═════ Data for this task ═════
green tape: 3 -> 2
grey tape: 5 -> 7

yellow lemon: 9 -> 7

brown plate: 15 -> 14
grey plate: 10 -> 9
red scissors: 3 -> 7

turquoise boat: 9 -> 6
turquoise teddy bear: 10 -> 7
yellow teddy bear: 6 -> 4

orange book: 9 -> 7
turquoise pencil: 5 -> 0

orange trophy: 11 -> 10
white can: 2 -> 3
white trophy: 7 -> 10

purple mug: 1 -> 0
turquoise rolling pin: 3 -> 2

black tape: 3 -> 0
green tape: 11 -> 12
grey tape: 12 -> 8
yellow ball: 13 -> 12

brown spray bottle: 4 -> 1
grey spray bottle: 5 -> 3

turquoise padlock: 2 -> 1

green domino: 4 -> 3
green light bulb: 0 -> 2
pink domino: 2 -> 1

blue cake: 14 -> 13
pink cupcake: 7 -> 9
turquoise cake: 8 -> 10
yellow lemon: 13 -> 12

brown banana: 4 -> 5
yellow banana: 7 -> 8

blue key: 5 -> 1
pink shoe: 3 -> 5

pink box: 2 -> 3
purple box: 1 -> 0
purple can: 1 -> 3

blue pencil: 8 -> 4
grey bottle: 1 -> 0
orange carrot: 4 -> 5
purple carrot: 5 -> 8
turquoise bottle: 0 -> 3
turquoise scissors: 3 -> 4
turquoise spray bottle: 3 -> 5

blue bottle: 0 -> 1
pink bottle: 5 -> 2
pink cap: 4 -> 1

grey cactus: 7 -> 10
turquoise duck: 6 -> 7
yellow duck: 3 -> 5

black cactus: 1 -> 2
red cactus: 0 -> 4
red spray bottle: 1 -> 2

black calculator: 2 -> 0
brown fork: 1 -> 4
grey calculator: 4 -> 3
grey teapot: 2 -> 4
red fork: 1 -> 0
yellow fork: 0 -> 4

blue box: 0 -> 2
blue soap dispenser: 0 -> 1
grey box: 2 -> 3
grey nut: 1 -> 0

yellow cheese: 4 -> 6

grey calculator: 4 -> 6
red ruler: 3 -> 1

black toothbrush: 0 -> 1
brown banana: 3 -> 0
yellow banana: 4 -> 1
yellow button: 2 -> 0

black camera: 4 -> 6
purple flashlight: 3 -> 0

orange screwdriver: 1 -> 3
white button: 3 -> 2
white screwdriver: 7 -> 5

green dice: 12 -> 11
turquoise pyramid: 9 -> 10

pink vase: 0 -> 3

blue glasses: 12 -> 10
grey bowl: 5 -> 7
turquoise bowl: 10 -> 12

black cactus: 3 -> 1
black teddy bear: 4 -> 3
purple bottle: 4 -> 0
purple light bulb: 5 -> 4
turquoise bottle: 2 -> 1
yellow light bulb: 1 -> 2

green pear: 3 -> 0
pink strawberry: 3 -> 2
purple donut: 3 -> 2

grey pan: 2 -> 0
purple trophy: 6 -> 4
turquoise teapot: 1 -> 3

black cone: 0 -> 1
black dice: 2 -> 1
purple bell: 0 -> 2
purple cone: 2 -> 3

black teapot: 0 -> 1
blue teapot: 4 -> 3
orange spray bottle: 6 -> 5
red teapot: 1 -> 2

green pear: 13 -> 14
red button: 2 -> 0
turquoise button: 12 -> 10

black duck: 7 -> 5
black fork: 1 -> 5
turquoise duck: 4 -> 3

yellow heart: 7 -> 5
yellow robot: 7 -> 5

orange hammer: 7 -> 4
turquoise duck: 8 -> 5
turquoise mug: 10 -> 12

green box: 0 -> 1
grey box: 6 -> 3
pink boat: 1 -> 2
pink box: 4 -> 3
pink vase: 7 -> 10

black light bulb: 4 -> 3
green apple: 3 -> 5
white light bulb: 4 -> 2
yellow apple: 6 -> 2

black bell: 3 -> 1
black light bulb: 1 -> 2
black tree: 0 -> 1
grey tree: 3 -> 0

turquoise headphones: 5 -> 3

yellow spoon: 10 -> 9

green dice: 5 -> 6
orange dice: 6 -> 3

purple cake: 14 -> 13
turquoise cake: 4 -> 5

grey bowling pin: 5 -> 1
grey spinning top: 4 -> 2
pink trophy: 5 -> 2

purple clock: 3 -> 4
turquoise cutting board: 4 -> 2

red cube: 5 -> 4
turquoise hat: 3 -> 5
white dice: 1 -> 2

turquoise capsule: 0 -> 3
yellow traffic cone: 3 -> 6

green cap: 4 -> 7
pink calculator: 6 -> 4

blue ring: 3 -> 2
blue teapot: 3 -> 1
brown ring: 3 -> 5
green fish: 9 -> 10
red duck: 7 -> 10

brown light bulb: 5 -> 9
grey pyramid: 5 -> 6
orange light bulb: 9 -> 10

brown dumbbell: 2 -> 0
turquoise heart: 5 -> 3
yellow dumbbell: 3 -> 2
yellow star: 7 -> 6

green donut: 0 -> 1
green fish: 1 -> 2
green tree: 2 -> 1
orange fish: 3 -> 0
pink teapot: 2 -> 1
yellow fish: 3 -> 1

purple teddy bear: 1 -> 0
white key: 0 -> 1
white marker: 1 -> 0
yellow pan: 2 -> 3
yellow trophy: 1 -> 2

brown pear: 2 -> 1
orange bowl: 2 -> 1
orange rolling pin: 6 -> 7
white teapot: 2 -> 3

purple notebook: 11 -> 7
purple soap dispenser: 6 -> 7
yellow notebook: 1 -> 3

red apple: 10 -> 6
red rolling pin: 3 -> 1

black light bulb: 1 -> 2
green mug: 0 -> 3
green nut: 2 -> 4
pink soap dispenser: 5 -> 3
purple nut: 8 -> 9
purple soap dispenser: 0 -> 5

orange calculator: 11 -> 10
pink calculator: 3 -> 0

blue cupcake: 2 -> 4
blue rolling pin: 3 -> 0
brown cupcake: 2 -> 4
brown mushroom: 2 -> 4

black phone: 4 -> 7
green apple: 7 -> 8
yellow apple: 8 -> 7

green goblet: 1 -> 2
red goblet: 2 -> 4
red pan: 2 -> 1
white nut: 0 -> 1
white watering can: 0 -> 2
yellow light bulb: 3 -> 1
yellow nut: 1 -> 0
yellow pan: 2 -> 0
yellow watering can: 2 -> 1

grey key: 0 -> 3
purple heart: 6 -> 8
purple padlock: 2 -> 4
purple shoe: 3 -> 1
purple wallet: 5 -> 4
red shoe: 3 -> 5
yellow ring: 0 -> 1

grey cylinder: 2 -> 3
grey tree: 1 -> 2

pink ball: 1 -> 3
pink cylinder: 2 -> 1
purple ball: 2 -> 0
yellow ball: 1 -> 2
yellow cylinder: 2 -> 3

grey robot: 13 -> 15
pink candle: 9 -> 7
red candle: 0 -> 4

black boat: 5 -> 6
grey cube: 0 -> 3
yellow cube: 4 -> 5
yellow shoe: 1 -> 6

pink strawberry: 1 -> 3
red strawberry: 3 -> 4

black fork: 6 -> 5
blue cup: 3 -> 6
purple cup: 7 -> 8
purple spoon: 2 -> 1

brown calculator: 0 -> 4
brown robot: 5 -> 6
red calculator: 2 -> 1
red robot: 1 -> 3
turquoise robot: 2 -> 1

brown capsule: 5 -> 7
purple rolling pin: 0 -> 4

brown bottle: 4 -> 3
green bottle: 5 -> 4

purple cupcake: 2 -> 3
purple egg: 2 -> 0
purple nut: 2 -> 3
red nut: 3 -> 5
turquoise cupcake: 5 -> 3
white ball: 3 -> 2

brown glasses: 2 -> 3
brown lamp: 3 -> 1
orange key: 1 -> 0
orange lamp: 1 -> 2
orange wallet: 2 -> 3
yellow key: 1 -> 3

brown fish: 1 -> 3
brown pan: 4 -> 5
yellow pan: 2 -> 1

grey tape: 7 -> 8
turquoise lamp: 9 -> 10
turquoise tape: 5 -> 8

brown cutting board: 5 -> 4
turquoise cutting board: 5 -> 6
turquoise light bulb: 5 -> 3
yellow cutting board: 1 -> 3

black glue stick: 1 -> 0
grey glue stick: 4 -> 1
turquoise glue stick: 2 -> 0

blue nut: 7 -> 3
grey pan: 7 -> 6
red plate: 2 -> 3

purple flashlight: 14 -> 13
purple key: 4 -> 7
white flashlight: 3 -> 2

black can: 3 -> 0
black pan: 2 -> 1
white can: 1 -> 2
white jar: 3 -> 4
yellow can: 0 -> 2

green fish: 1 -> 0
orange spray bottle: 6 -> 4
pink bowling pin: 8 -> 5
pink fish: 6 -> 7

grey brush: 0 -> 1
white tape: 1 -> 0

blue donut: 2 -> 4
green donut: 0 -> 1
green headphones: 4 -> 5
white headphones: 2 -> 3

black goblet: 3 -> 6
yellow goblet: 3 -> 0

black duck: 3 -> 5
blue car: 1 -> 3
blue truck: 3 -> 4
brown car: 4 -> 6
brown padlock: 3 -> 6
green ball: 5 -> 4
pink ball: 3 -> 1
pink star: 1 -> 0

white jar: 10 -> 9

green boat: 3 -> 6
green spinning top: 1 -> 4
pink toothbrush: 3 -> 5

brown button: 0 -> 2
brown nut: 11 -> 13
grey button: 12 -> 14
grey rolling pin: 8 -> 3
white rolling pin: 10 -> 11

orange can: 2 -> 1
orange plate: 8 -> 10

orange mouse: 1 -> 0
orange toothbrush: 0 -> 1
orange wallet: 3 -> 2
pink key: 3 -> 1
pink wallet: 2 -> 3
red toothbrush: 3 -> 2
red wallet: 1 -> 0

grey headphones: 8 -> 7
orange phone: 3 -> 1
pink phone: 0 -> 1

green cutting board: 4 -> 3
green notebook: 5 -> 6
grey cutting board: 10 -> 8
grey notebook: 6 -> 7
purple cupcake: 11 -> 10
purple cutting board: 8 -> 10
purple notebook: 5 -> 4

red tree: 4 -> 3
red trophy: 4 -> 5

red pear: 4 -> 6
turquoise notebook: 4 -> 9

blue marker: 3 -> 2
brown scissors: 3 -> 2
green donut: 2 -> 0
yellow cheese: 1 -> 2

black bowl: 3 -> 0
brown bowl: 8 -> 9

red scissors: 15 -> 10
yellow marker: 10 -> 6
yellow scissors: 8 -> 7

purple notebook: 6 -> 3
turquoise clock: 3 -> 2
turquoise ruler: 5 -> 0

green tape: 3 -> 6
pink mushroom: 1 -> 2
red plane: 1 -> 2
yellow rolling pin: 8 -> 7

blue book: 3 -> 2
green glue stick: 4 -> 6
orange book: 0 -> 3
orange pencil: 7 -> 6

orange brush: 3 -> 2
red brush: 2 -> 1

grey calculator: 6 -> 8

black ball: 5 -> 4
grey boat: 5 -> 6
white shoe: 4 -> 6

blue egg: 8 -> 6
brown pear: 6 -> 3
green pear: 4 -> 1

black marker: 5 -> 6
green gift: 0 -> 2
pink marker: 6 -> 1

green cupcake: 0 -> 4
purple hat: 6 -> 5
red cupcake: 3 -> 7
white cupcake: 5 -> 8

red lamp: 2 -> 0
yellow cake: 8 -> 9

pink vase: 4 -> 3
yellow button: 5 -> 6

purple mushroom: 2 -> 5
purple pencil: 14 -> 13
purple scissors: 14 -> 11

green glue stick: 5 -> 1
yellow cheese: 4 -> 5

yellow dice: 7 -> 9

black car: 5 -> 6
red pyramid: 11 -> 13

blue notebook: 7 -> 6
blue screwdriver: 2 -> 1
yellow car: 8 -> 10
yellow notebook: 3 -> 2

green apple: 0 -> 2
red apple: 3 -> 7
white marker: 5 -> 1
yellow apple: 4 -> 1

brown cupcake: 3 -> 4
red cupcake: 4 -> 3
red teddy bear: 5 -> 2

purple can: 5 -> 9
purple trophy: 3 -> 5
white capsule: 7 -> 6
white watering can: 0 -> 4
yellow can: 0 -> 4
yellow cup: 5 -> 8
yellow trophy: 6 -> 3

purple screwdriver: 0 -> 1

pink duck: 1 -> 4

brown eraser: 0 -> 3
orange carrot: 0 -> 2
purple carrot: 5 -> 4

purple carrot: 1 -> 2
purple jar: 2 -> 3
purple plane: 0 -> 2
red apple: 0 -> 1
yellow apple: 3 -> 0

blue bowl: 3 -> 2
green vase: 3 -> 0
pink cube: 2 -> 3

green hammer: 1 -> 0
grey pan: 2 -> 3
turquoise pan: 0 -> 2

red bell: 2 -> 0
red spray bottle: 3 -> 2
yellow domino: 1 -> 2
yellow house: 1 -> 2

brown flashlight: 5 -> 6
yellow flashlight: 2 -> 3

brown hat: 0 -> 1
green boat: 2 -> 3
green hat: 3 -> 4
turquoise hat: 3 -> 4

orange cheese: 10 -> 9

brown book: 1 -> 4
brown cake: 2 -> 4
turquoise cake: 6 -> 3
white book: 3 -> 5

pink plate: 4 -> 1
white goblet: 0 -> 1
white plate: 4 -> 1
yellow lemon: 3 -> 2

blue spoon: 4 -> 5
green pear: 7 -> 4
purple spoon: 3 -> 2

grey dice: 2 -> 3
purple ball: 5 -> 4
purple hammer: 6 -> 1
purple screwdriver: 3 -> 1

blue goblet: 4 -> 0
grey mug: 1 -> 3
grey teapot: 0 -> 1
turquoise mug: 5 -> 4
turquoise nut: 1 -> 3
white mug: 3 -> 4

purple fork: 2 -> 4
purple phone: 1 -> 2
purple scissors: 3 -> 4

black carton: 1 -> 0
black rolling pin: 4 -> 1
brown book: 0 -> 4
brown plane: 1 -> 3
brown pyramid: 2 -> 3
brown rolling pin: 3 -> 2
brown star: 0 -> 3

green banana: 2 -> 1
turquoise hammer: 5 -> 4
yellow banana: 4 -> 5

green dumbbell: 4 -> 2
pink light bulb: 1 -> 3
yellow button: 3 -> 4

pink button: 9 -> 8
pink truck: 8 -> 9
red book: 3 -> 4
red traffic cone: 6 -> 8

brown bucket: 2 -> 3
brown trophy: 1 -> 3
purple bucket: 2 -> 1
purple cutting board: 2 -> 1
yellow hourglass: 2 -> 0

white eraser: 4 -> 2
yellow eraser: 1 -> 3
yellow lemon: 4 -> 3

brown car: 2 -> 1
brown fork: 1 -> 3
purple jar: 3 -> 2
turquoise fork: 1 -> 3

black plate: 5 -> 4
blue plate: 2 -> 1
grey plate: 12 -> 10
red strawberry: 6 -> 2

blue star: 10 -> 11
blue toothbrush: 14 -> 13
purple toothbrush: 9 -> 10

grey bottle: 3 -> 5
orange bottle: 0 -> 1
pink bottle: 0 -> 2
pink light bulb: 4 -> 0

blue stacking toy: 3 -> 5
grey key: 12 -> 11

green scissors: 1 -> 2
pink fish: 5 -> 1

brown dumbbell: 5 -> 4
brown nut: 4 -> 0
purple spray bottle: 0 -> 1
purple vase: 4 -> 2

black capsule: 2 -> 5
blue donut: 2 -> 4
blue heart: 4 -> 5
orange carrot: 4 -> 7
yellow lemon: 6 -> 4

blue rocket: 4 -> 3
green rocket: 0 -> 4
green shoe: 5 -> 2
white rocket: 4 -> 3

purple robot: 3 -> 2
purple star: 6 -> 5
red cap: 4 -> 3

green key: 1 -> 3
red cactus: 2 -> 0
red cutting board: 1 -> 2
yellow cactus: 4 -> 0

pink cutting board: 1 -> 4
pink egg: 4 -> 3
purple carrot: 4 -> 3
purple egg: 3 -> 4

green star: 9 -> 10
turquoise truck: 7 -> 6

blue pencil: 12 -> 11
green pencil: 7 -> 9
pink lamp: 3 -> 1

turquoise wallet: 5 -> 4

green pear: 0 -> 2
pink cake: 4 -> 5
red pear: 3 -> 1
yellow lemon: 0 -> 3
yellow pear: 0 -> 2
═════
§ **Task instructions**
Please make your reply exactly the lines from the one containing "white mug: 3 -> 4" through the end of the entries above, and nothing more.

§ **Output below**
white mug: 3 -> 4

purple fork: 2 -> 4
purple phone: 1 -> 2
purple scissors: 3 -> 4

black carton: 1 -> 0
black rolling pin: 4 -> 1
brown book: 0 -> 4
brown plane: 1 -> 3
brown pyramid: 2 -> 3
brown rolling pin: 3 -> 2
brown star: 0 -> 3

green banana: 2 -> 1
turquoise hammer: 5 -> 4
yellow banana: 4 -> 5

green dumbbell: 4 -> 2
pink light bulb: 1 -> 3
yellow button: 3 -> 4

pink button: 9 -> 8
pink truck: 8 -> 9
red book: 3 -> 4
red traffic cone: 6 -> 8

brown bucket: 2 -> 3
brown trophy: 1 -> 3
purple bucket: 2 -> 1
purple cutting board: 2 -> 1
yellow hourglass: 2 -> 0

white eraser: 4 -> 2
yellow eraser: 1 -> 3
yellow lemon: 4 -> 3

brown car: 2 -> 1
brown fork: 1 -> 3
purple jar: 3 -> 2
turquoise fork: 1 -> 3

black plate: 5 -> 4
blue plate: 2 -> 1
grey plate: 12 -> 10
red strawberry: 6 -> 2

blue star: 10 -> 11
blue toothbrush: 14 -> 13
purple toothbrush: 9 -> 10

grey bottle: 3 -> 5
orange bottle: 0 -> 1
pink bottle: 0 -> 2
pink light bulb: 4 -> 0

blue stacking toy: 3 -> 5
grey key: 12 -> 11

green scissors: 1 -> 2
pink fish: 5 -> 1

brown dumbbell: 5 -> 4
brown nut: 4 -> 0
purple spray bottle: 0 -> 1
purple vase: 4 -> 2

black capsule: 2 -> 5
blue donut: 2 -> 4
blue heart: 4 -> 5
orange carrot: 4 -> 7
yellow lemon: 6 -> 4

blue rocket: 4 -> 3
green rocket: 0 -> 4
green shoe: 5 -> 2
white rocket: 4 -> 3

purple robot: 3 -> 2
purple star: 6 -> 5
red cap: 4 -> 3

green key: 1 -> 3
red cactus: 2 -> 0
red cutting board: 1 -> 2
yellow cactus: 4 -> 0

pink cutting board: 1 -> 4
pink egg: 4 -> 3
purple carrot: 4 -> 3
purple egg: 3 -> 4

green star: 9 -> 10
turquoise truck: 7 -> 6

blue pencil: 12 -> 11
green pencil: 7 -> 9
pink lamp: 3 -> 1

turquoise wallet: 5 -> 4

green pear: 0 -> 2
pink cake: 4 -> 5
red pear: 3 -> 1
yellow lemon: 0 -> 3
yellow pear: 0 -> 2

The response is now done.